Work order
Skip the pictures and return every entry exactly as written.

-------- Record excerpts --------

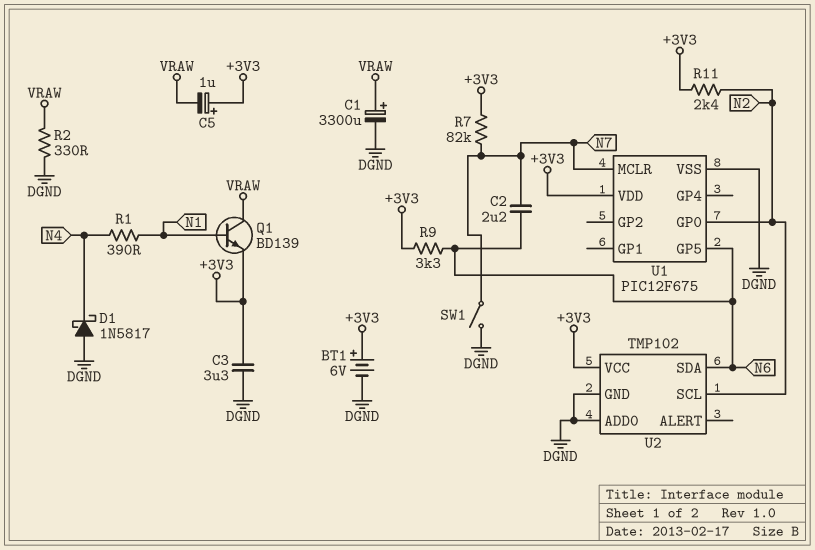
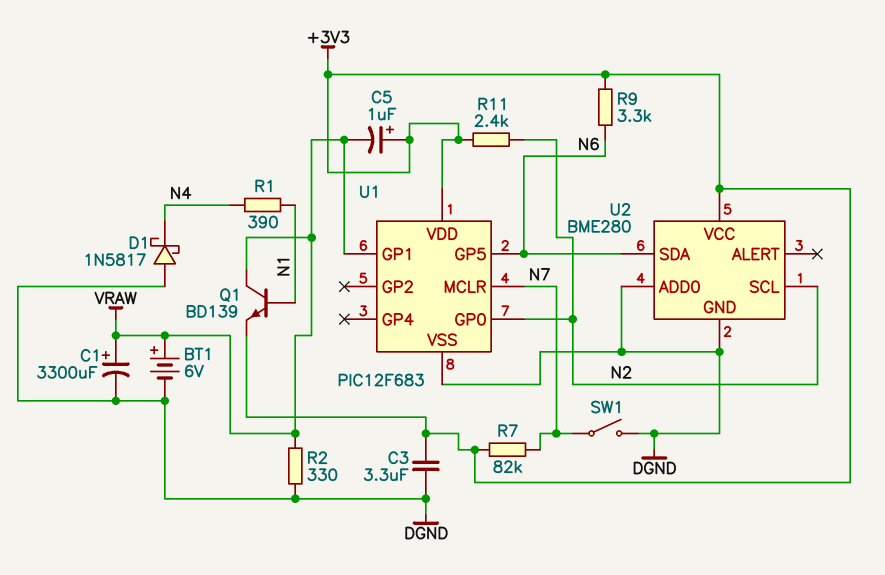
BT1: 6V (plus +3V3, minus DGND) -> 6V (plus VRAW, minus DGND)
C2: 2.2uF (N6, N7) -> none
U1: PIC12F675 -> PIC12F683
U1 pin GP1: none -> VRAW
U2: TMP102 -> BME280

--------

Output for this exercise
BT1: 6V (plus +3V3, minus DGND) -> 6V (plus VRAW, minus DGND)
C2: 2.2uF (N6, N7) -> none
U1: PIC12F675 -> PIC12F683
U1 pin GP1: none -> VRAW
U2: TMP102 -> BME280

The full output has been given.